>>>

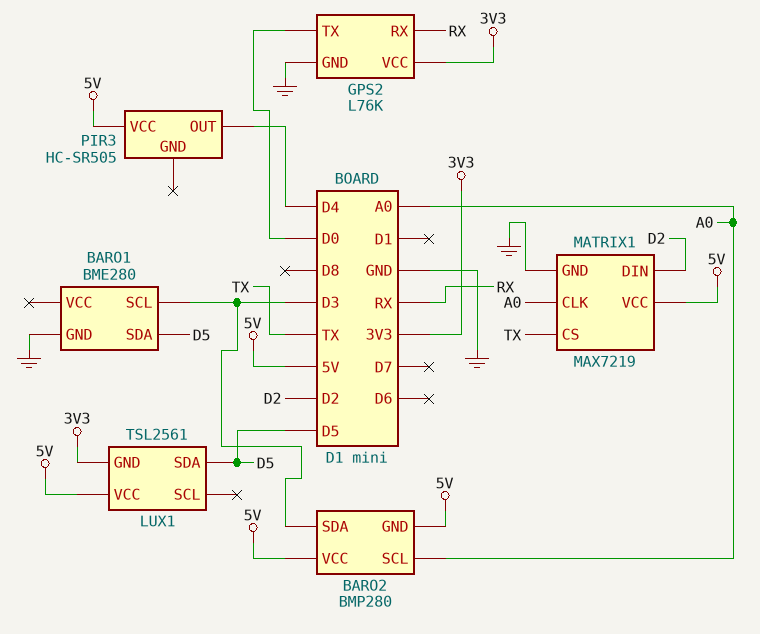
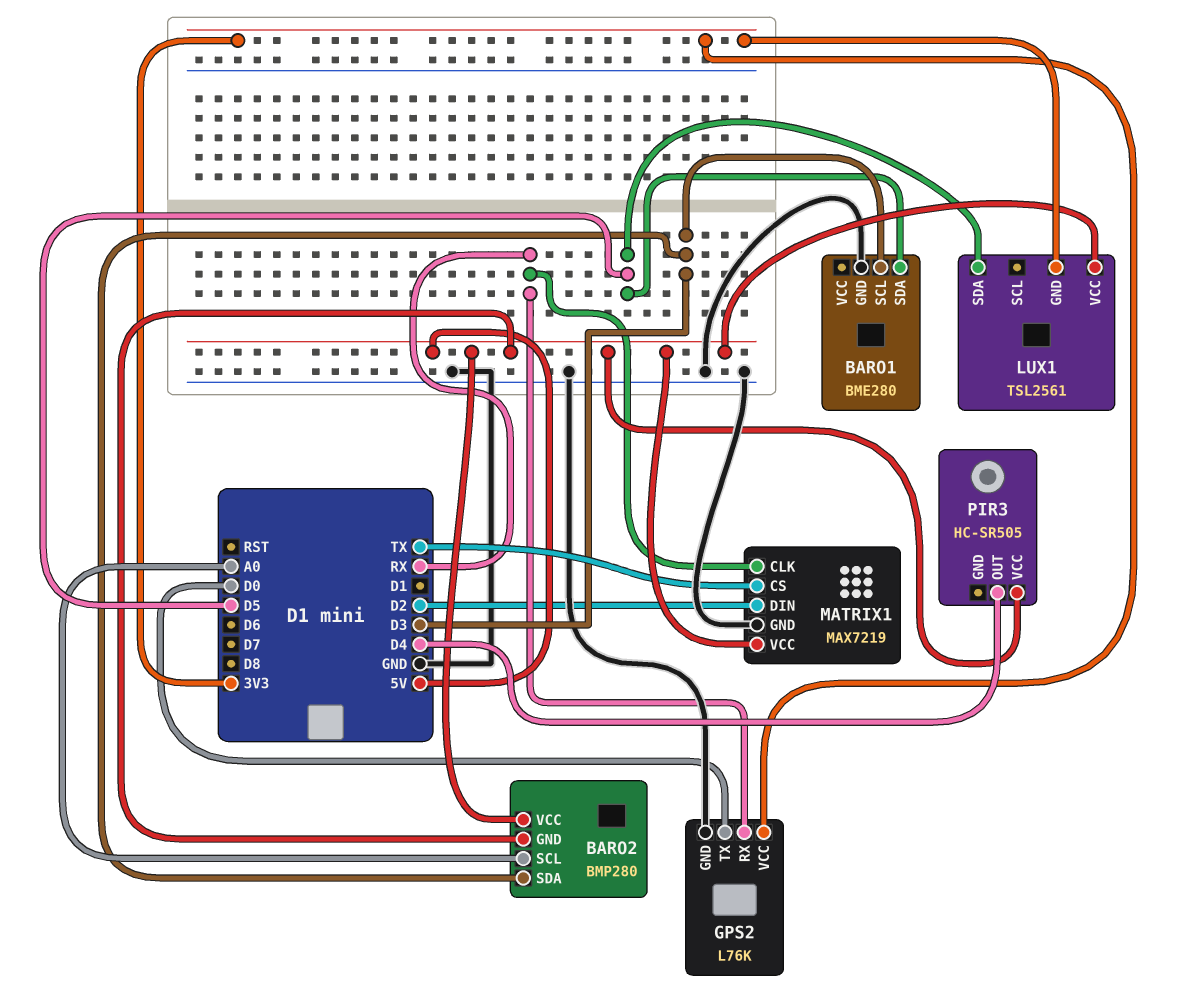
MATRIX1 pin CLK: A0 -> RX

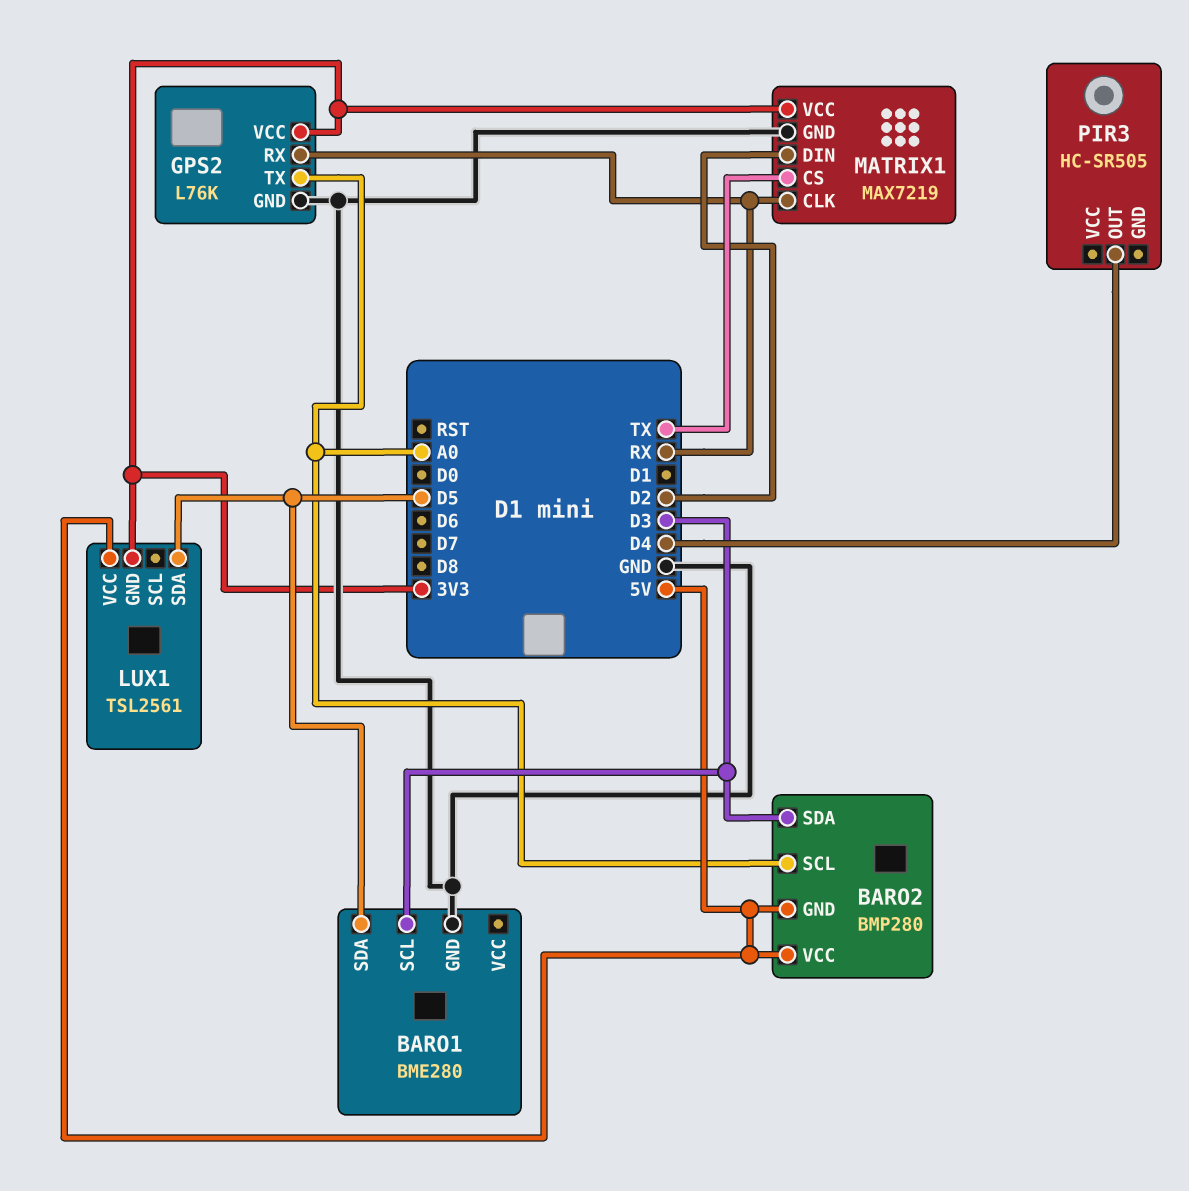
GPS2 pin TX: D0 -> A0
MATRIX1 pin VCC: 5V -> 3V3
PIR3 pin VCC: 5V -> none

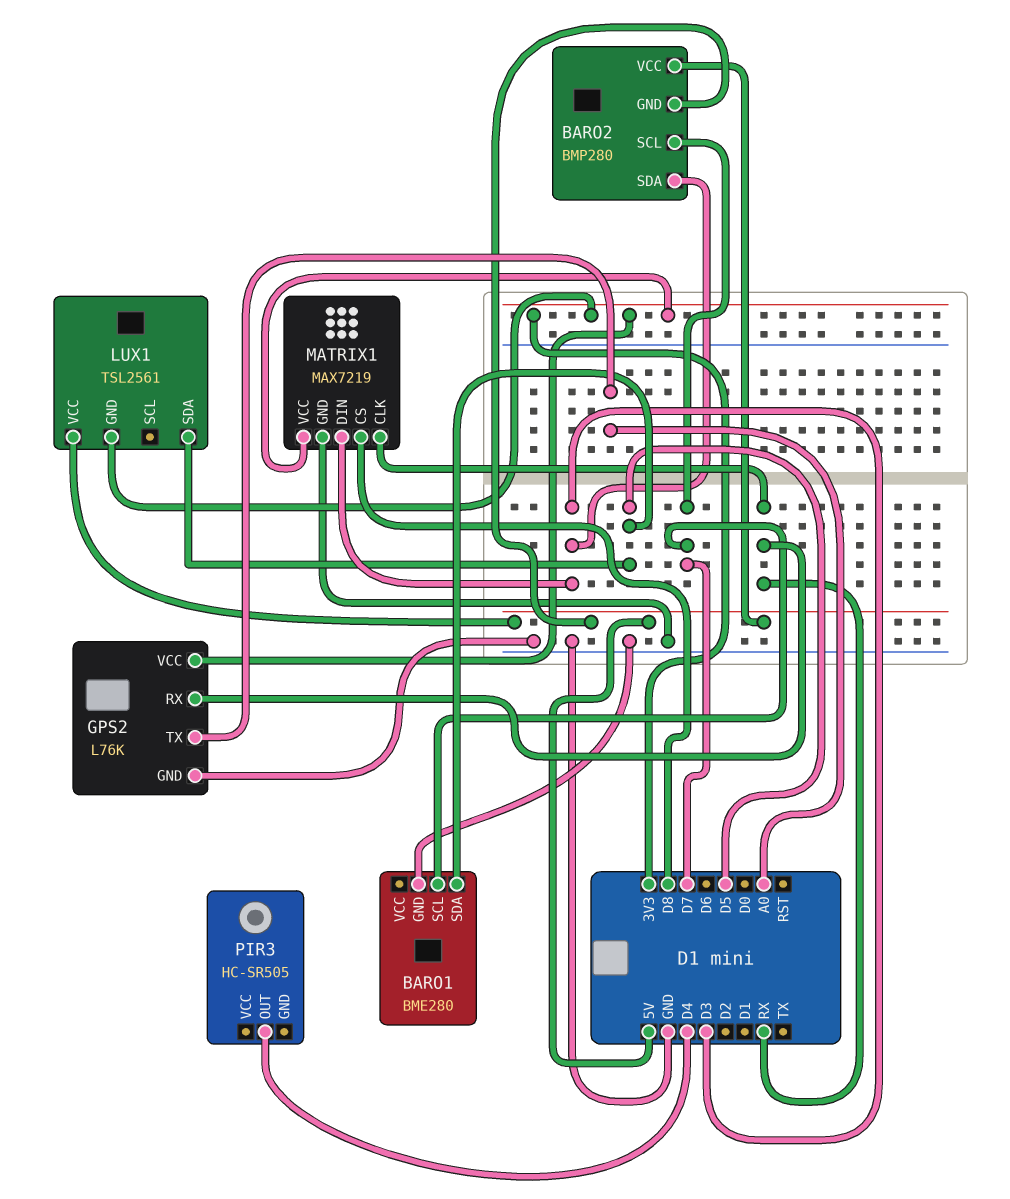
BARO1 pin SCL: D3 -> D7
BARO2 pin SCL: A0 -> D7
MATRIX1 pin CS: TX -> D8
MATRIX1 pin DIN: D2 -> D3

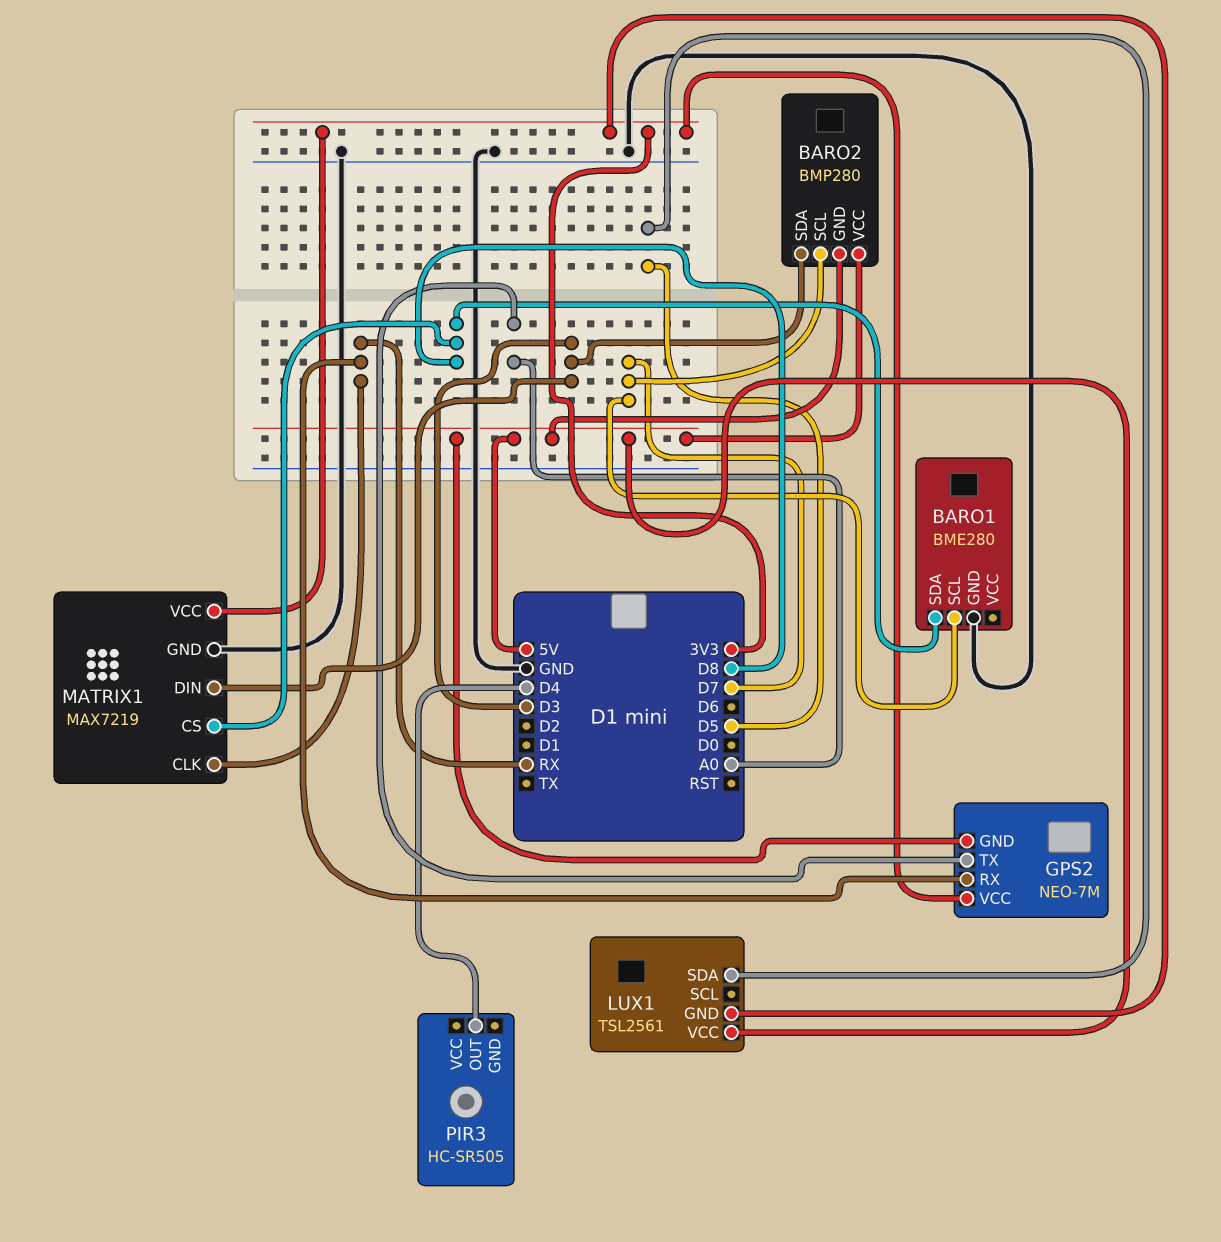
BARO1 pin SDA: D5 -> D8
GPS2: L76K -> NEO-7M
GPS2 pin GND: GND -> 5V

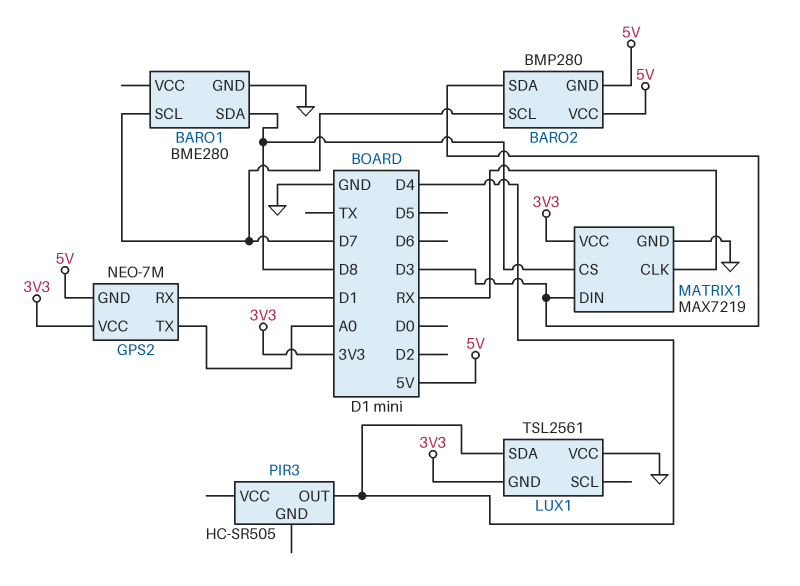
GPS2 pin RX: RX -> D1
LUX1 pin SDA: D5 -> D4
LUX1 pin VCC: 5V -> GND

<<<

▶ _Try it_: Give the listing again word for word. Skip any pictures.

▶ _Result of the exercise_:
MATRIX1 pin CLK: A0 -> RX

GPS2 pin TX: D0 -> A0
MATRIX1 pin VCC: 5V -> 3V3
PIR3 pin VCC: 5V -> none

BARO1 pin SCL: D3 -> D7
BARO2 pin SCL: A0 -> D7
MATRIX1 pin CS: TX -> D8
MATRIX1 pin DIN: D2 -> D3

BARO1 pin SDA: D5 -> D8
GPS2: L76K -> NEO-7M
GPS2 pin GND: GND -> 5V

GPS2 pin RX: RX -> D1
LUX1 pin SDA: D5 -> D4
LUX1 pin VCC: 5V -> GND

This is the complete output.